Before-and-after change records
━━━━━━━━
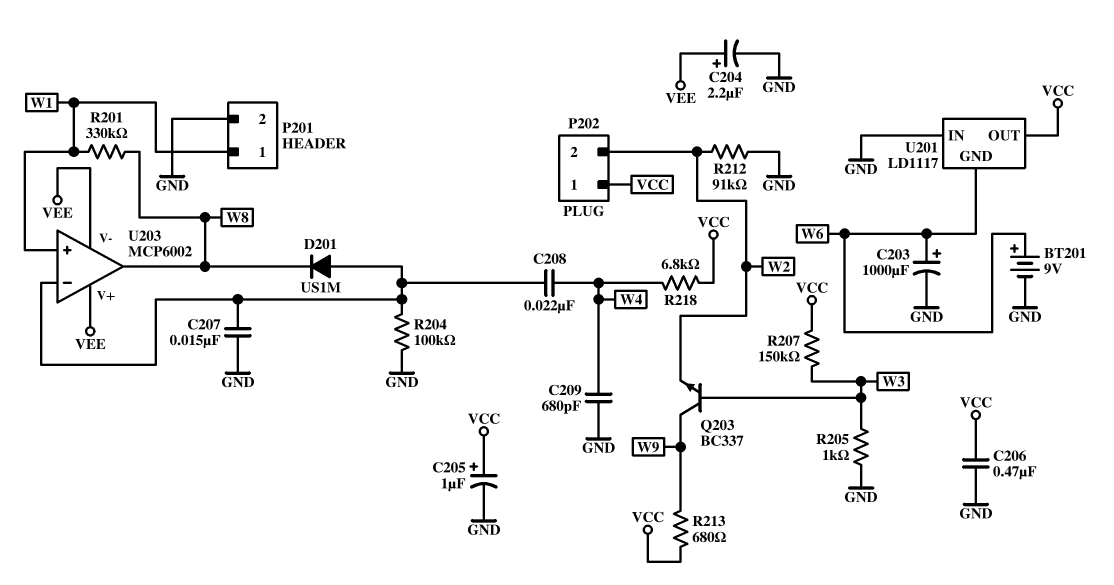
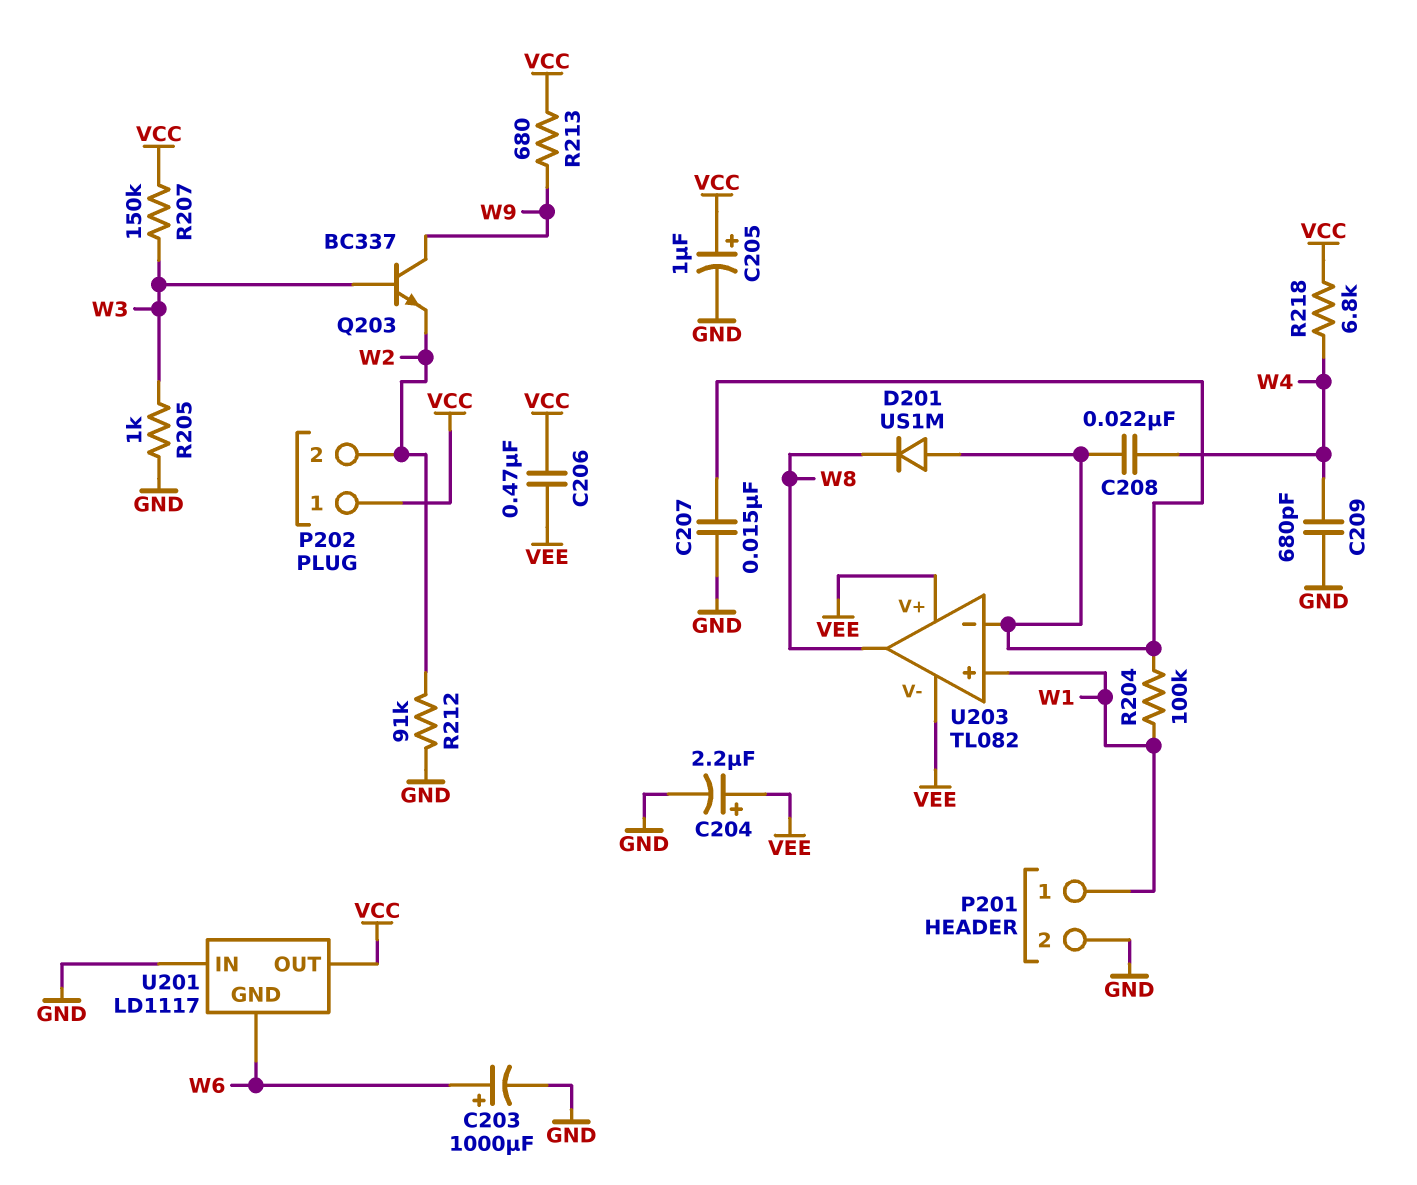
BT201: 9V (plus W6, minus GND) -> none
C206: 470nF (GND, VCC) -> 470nF (VCC, VEE)
R201: 330k (W1, W8) -> none
R204: 100k (GND, U203/in-) -> 100k (U203/in-, W1)
U203: MCP6002 -> TL082

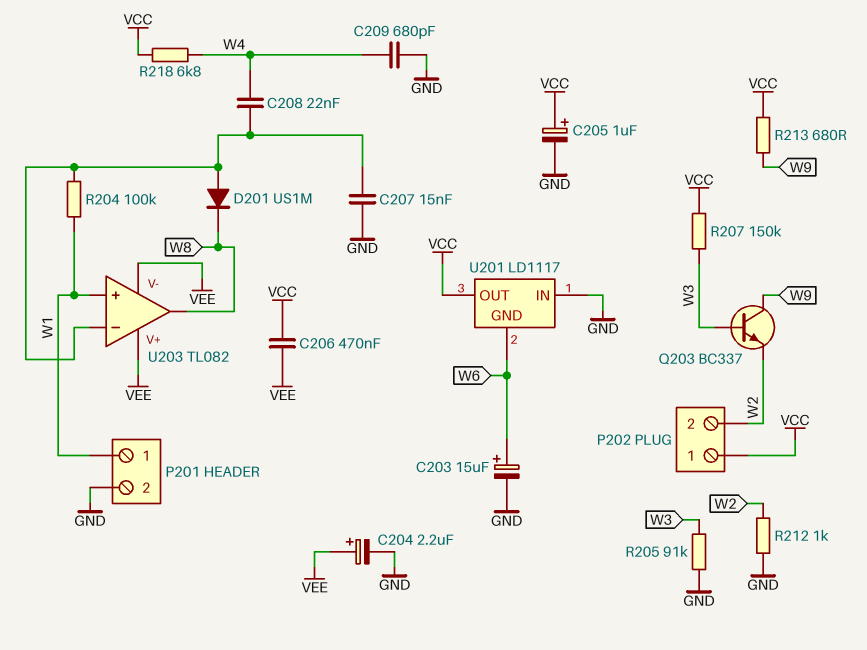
C203: 1000uF (plus W6, minus GND) -> 15uF (plus W6, minus GND)
R205: 1k (GND, W3) -> 91k (GND, W3)
R212: 91k (GND, W2) -> 1k (GND, W2)

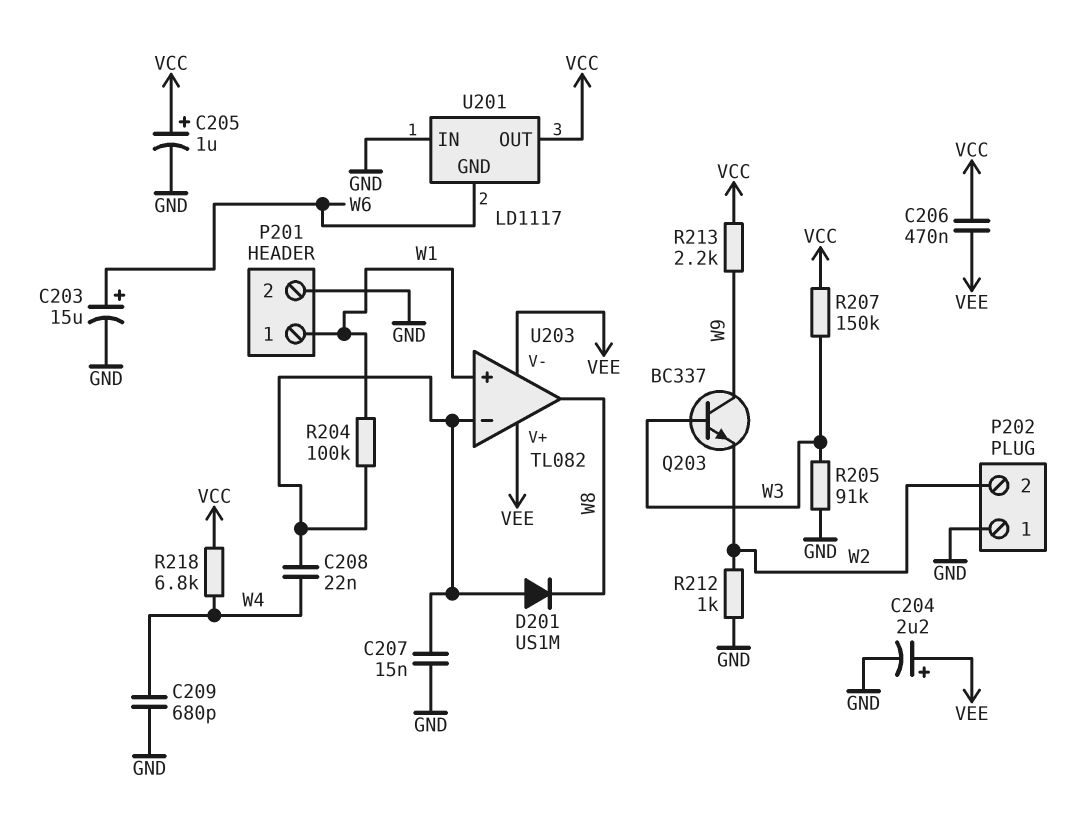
P202 pin 1: VCC -> GND
R213: 680 (VCC, W9) -> 2.2k (VCC, W9)

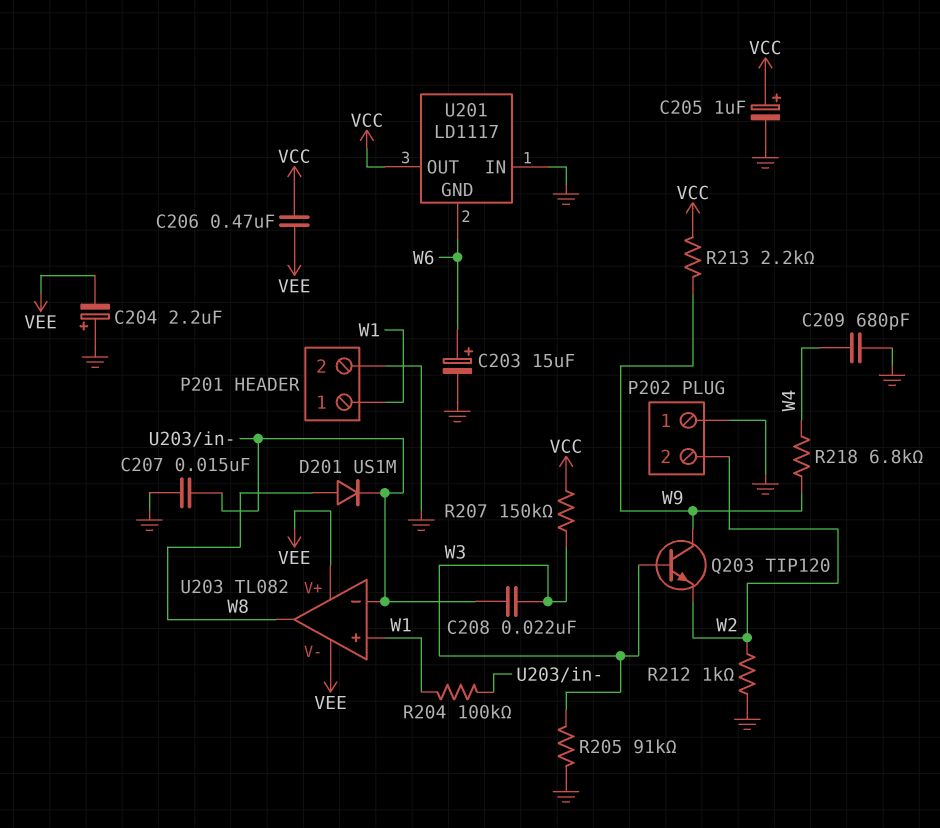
C204: 2.2uF (plus VEE, minus GND) -> 2.2uF (plus GND, minus VEE)
C208: 22nF (U203/in-, W4) -> 22nF (U203/in-, W3)
D201: diode US1M (A U203/in-, K W8) -> diode US1M (A W8, K U203/in-)
Q203: NPN BC337 (B W3, C W9, E W2) -> NPN TIP120 (B W3, C W9, E W2)
R218: 6.8k (VCC, W4) -> 6.8k (W4, W9)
━━━━━━━━
Identify the lines in the entries that hold "plus" and return each one.

* **Response area**
BT201: 9V (plus W6, minus GND) -> none
C203: 1000uF (plus W6, minus GND) -> 15uF (plus W6, minus GND)
C204: 2.2uF (plus VEE, minus GND) -> 2.2uF (plus GND, minus VEE)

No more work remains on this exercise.